Write out again, exactly, the lines below starting at the one with "green vase: 3 -> 2" and ending at the one with "turquoise rolling pin: 2 -> 4".
(Material to process)
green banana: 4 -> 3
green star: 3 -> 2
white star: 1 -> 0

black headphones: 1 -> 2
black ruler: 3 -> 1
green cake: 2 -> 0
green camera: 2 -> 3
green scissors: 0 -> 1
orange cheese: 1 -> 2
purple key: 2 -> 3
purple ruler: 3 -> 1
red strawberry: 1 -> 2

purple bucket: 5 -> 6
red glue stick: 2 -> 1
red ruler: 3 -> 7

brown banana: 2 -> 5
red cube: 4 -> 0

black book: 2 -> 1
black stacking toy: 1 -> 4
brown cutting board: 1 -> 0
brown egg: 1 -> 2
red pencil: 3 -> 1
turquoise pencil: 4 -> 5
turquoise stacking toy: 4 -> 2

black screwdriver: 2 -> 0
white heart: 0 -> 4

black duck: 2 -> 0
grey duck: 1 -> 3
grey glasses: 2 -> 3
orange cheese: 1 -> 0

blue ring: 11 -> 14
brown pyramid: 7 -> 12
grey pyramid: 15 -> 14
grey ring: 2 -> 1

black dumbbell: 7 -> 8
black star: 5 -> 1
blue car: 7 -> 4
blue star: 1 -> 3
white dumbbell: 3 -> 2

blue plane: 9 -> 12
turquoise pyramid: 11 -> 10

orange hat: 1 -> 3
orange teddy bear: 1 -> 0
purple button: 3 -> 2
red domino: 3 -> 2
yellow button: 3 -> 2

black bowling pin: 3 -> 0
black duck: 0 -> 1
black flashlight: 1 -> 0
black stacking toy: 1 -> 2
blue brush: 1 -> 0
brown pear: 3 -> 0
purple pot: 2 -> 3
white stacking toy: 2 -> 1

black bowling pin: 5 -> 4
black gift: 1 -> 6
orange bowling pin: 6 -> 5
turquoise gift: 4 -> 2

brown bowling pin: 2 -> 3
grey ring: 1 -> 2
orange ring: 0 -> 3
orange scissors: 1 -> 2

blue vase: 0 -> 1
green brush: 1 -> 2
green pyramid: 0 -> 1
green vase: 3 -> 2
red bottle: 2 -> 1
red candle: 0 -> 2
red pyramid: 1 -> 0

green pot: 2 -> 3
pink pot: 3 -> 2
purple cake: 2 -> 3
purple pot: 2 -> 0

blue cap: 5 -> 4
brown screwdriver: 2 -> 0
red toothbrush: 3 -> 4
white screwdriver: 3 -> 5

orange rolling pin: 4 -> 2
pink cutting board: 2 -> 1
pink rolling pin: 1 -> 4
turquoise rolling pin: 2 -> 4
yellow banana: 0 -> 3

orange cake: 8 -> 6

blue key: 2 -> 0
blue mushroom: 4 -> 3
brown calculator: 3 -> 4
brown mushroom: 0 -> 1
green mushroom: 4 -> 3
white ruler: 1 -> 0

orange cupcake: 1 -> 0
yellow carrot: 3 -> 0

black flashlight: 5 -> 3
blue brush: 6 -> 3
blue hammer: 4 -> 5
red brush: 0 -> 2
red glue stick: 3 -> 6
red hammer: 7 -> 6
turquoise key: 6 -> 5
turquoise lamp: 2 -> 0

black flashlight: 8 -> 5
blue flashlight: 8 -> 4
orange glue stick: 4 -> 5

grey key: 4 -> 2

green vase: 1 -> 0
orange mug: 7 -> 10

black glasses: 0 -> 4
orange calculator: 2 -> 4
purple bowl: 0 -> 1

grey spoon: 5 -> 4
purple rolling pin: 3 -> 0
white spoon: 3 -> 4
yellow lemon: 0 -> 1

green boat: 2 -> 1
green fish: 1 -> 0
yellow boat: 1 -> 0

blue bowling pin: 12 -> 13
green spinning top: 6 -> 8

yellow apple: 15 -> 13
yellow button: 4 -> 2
(End Material to process)
**Output below:**
green vase: 3 -> 2
red bottle: 2 -> 1
red candle: 0 -> 2
red pyramid: 1 -> 0

green pot: 2 -> 3
pink pot: 3 -> 2
purple cake: 2 -> 3
purple pot: 2 -> 0

blue cap: 5 -> 4
brown screwdriver: 2 -> 0
red toothbrush: 3 -> 4
white screwdriver: 3 -> 5

orange rolling pin: 4 -> 2
pink cutting board: 2 -> 1
pink rolling pin: 1 -> 4
turquoise rolling pin: 2 -> 4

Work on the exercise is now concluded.